With the pictures removed, please write out every line below exactly as given.
*** RECORDS FOR PROCESSING Section Begins ***
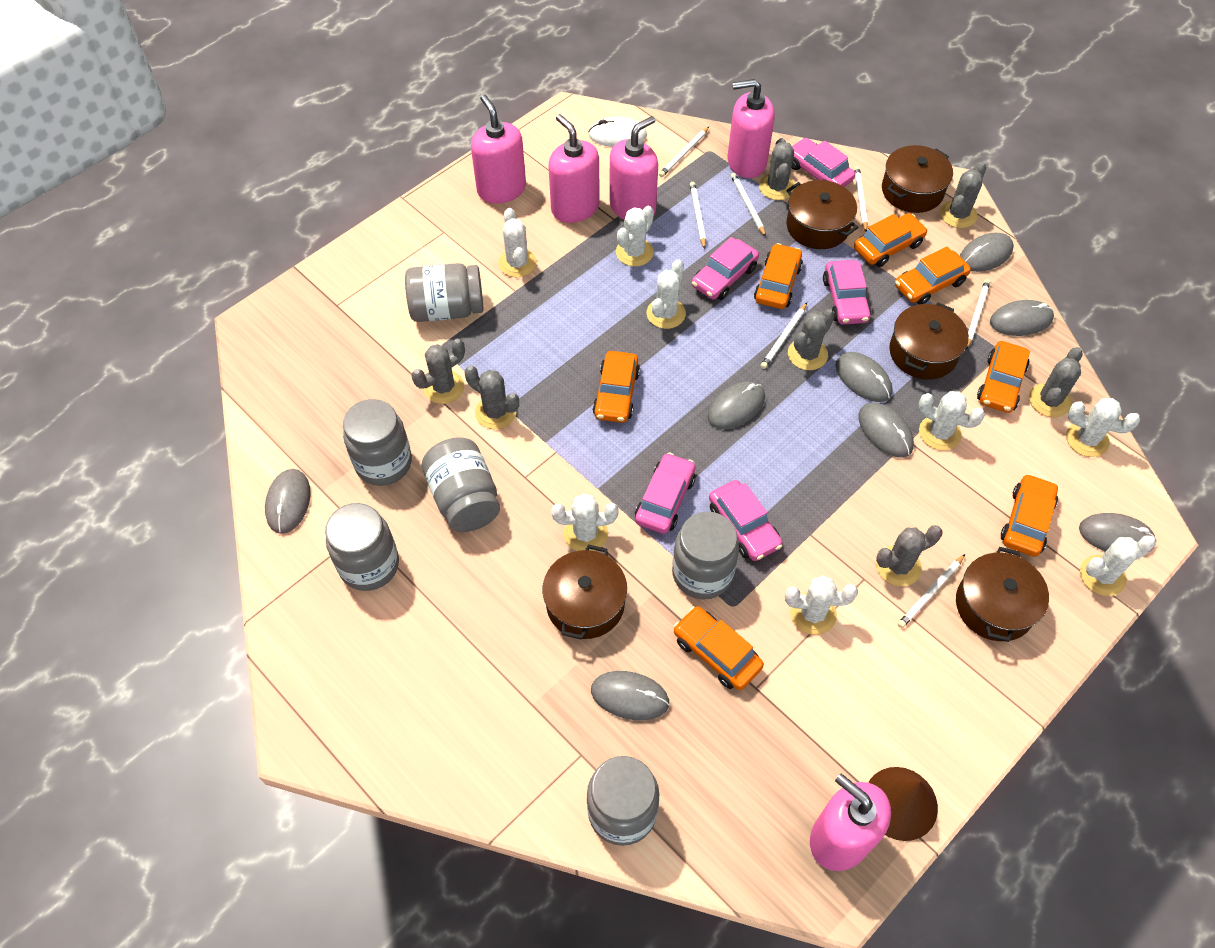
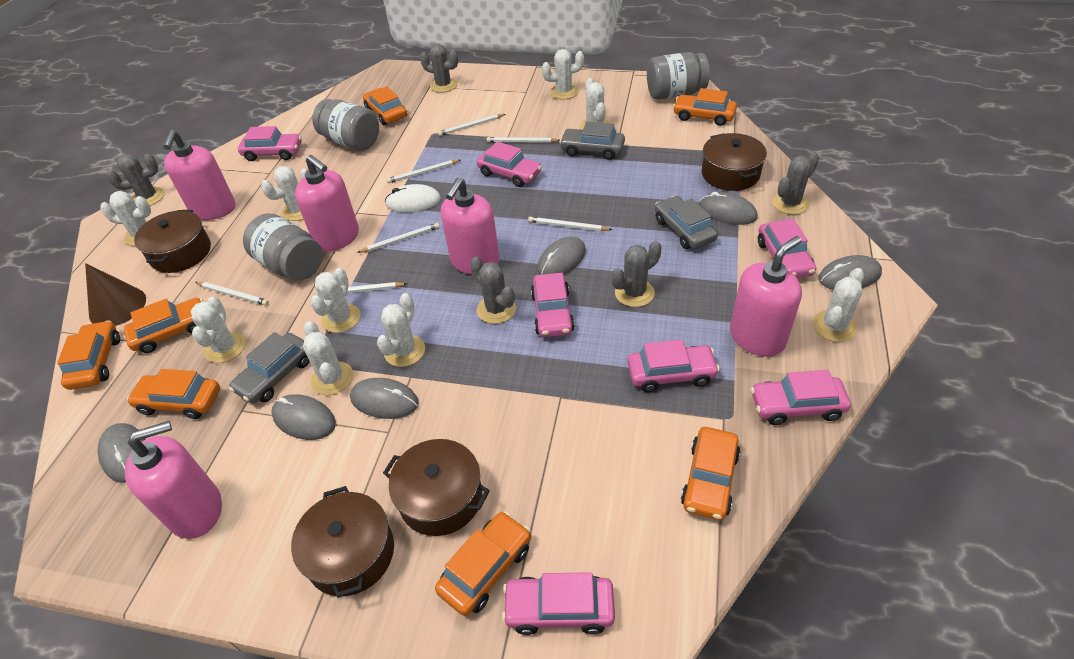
brown pot: 5 -> 4
grey cactus: 7 -> 5
grey car: 0 -> 3
grey jar: 6 -> 3
grey mouse: 8 -> 6
pink car: 5 -> 7
white cactus: 8 -> 9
*** RECORDS FOR PROCESSING Section Ends ***
• _ANSWER FOR THIS EXERCISE_
brown pot: 5 -> 4
grey cactus: 7 -> 5
grey car: 0 -> 3
grey jar: 6 -> 3
grey mouse: 8 -> 6
pink car: 5 -> 7
white cactus: 8 -> 9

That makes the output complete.